● EXERCISE OBJECTIVE:
Your answer should be an exact copy of all the entries, free of pictures.

● INFORMATION SUPPLIED:
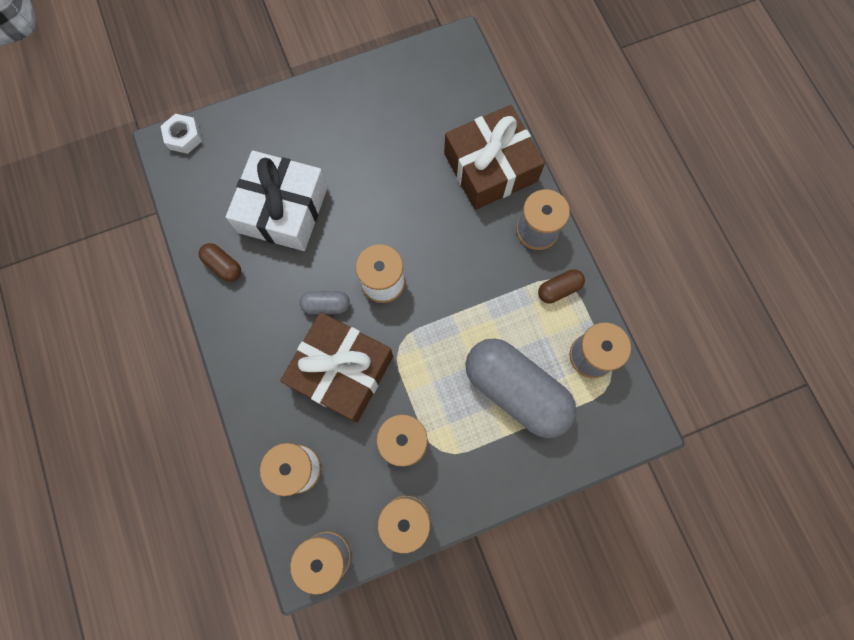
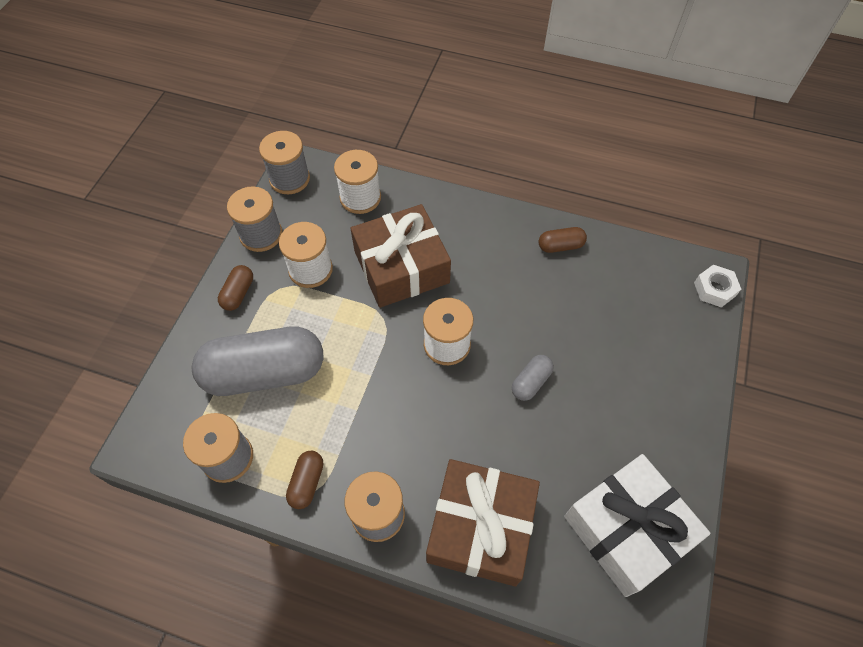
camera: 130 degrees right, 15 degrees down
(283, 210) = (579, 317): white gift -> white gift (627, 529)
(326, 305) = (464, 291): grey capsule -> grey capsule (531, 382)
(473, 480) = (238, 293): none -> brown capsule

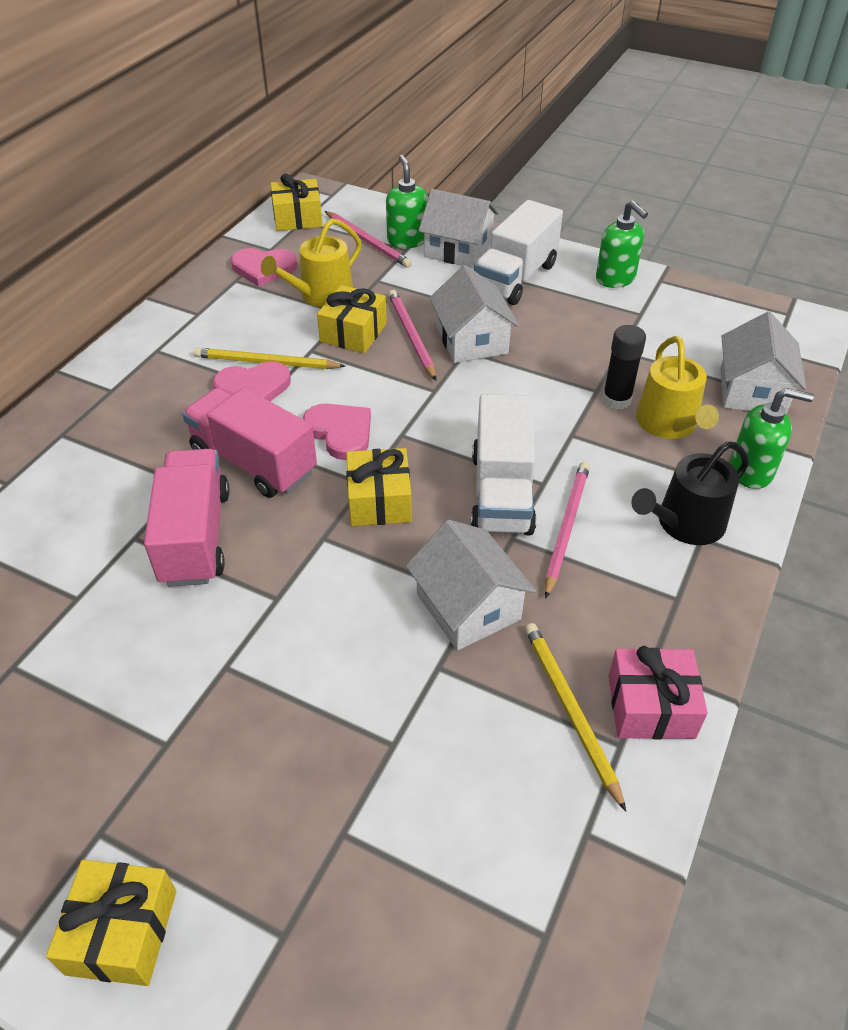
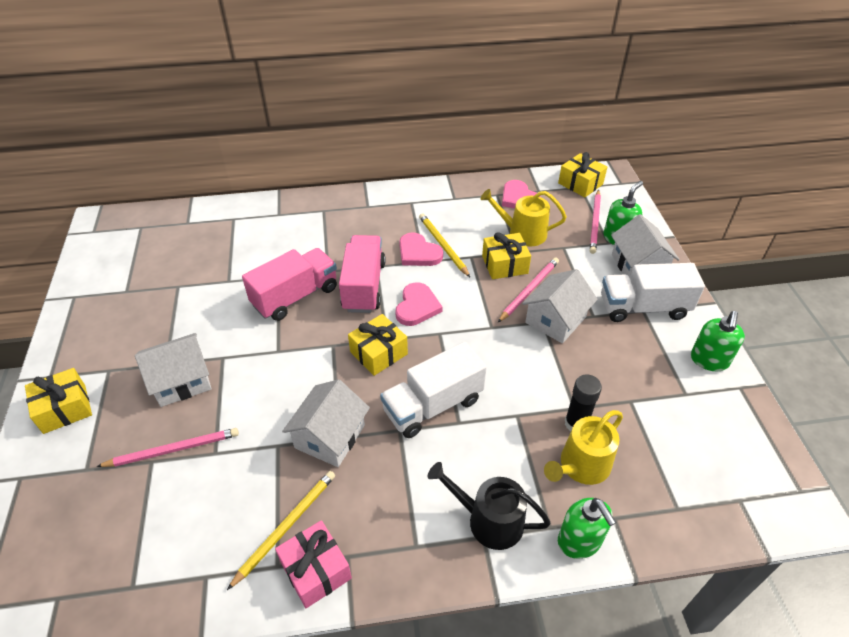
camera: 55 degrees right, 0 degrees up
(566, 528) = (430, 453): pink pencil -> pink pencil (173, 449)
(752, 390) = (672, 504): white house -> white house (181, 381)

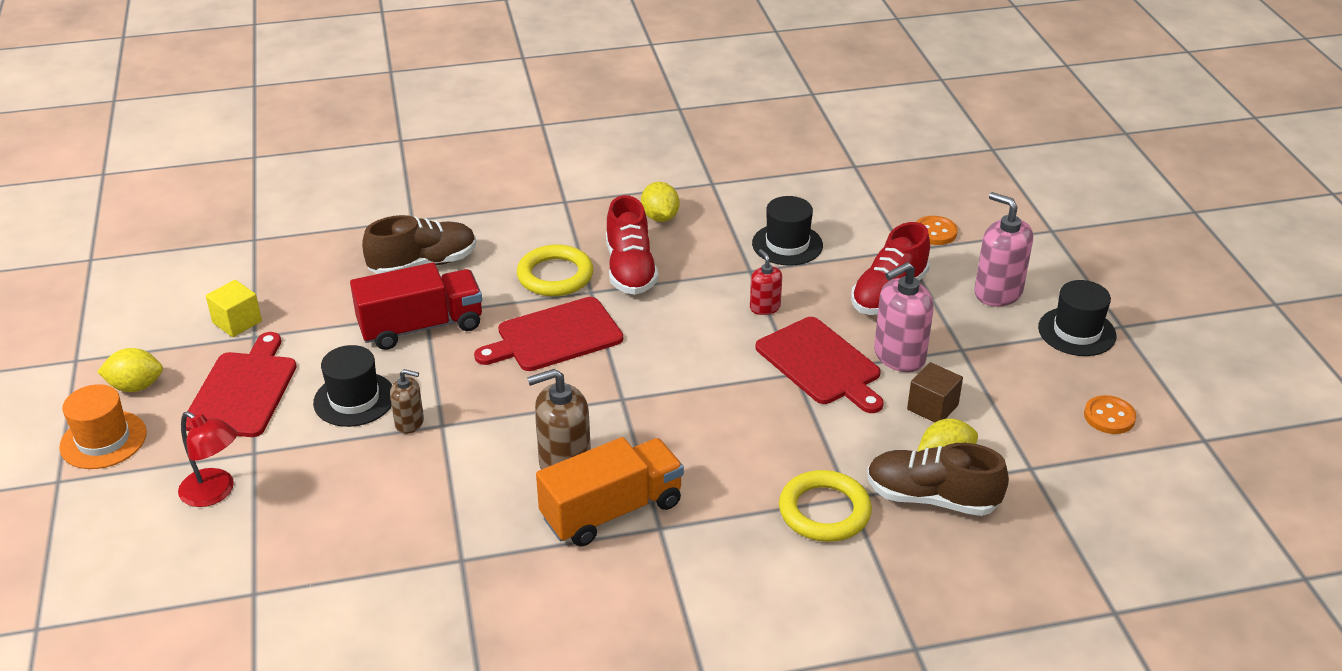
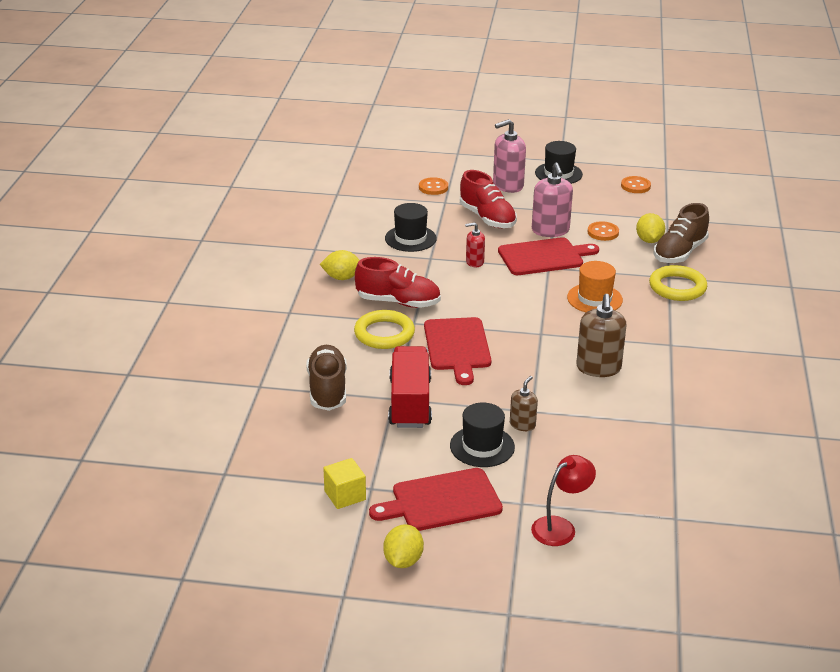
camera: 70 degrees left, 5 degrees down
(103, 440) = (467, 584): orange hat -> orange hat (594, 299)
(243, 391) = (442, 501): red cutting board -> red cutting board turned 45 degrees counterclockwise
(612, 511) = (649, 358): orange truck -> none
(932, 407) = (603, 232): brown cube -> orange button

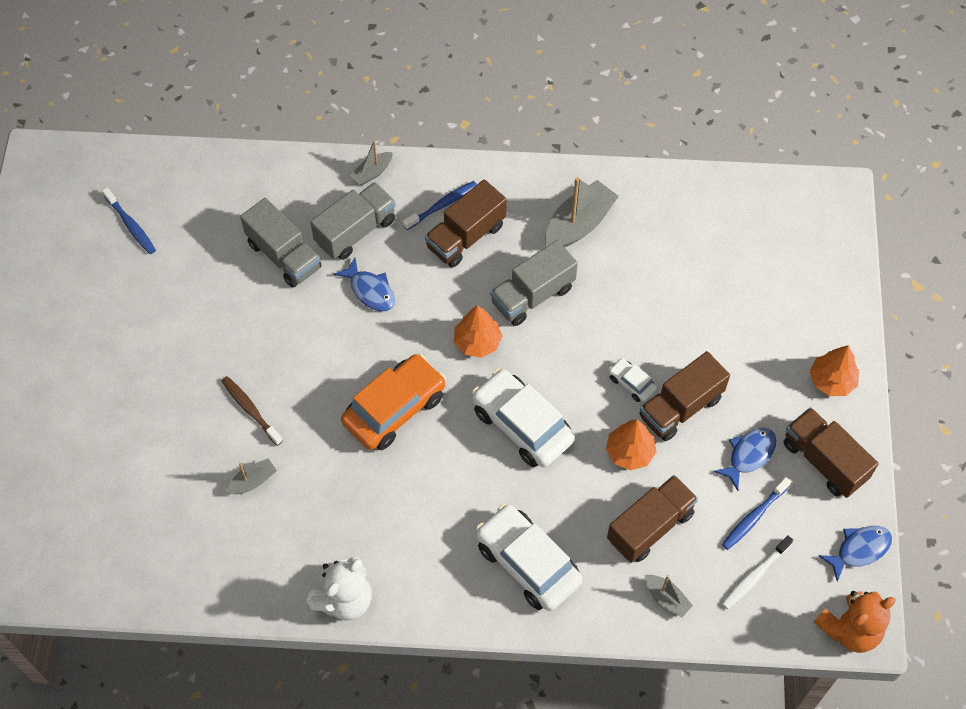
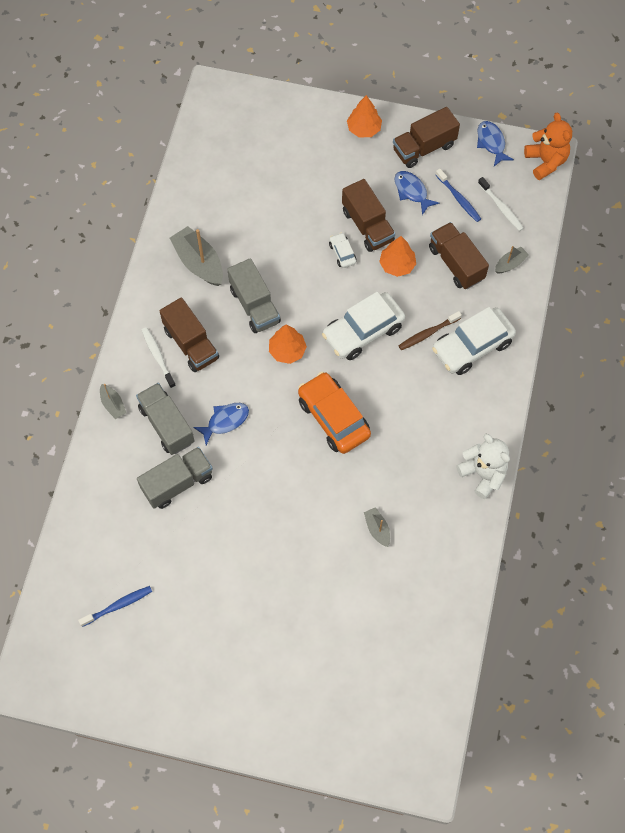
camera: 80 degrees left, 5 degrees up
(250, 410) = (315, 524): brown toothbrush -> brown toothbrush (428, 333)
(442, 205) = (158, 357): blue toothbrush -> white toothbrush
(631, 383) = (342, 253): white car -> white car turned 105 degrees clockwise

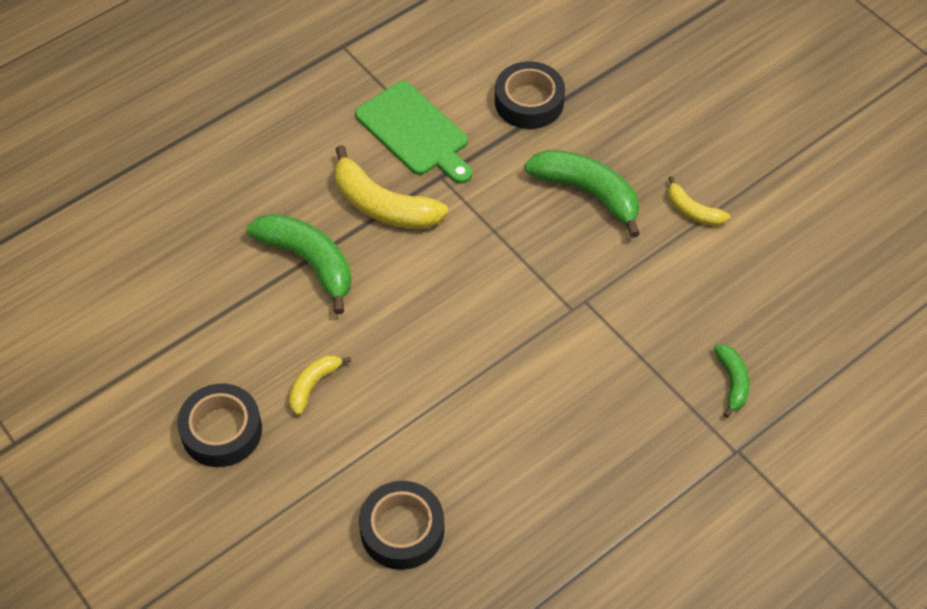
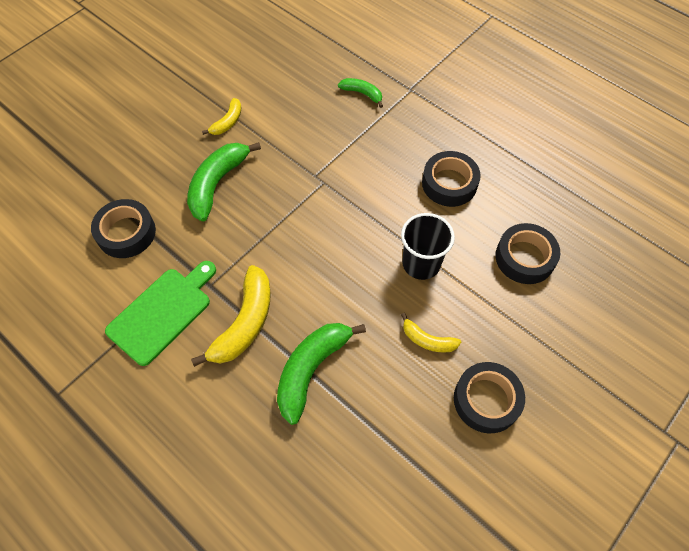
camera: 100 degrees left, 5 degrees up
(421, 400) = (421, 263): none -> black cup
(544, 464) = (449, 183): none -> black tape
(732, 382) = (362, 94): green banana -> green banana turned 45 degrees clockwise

● REPLY TO THE EXERCISE:
camera: 130 degrees right, 15 degrees down
(283, 210) = (579, 317): white gift -> white gift (627, 529)
(326, 305) = (464, 291): grey capsule -> grey capsule (531, 382)
(473, 480) = (238, 293): none -> brown capsule

camera: 55 degrees right, 0 degrees up
(566, 528) = (430, 453): pink pencil -> pink pencil (173, 449)
(752, 390) = (672, 504): white house -> white house (181, 381)

camera: 70 degrees left, 5 degrees down
(103, 440) = (467, 584): orange hat -> orange hat (594, 299)
(243, 391) = (442, 501): red cutting board -> red cutting board turned 45 degrees counterclockwise
(612, 511) = (649, 358): orange truck -> none
(932, 407) = (603, 232): brown cube -> orange button

camera: 80 degrees left, 5 degrees up
(250, 410) = (315, 524): brown toothbrush -> brown toothbrush (428, 333)
(442, 205) = (158, 357): blue toothbrush -> white toothbrush
(631, 383) = (342, 253): white car -> white car turned 105 degrees clockwise

camera: 100 degrees left, 5 degrees up
(421, 400) = (421, 263): none -> black cup
(544, 464) = (449, 183): none -> black tape
(732, 382) = (362, 94): green banana -> green banana turned 45 degrees clockwise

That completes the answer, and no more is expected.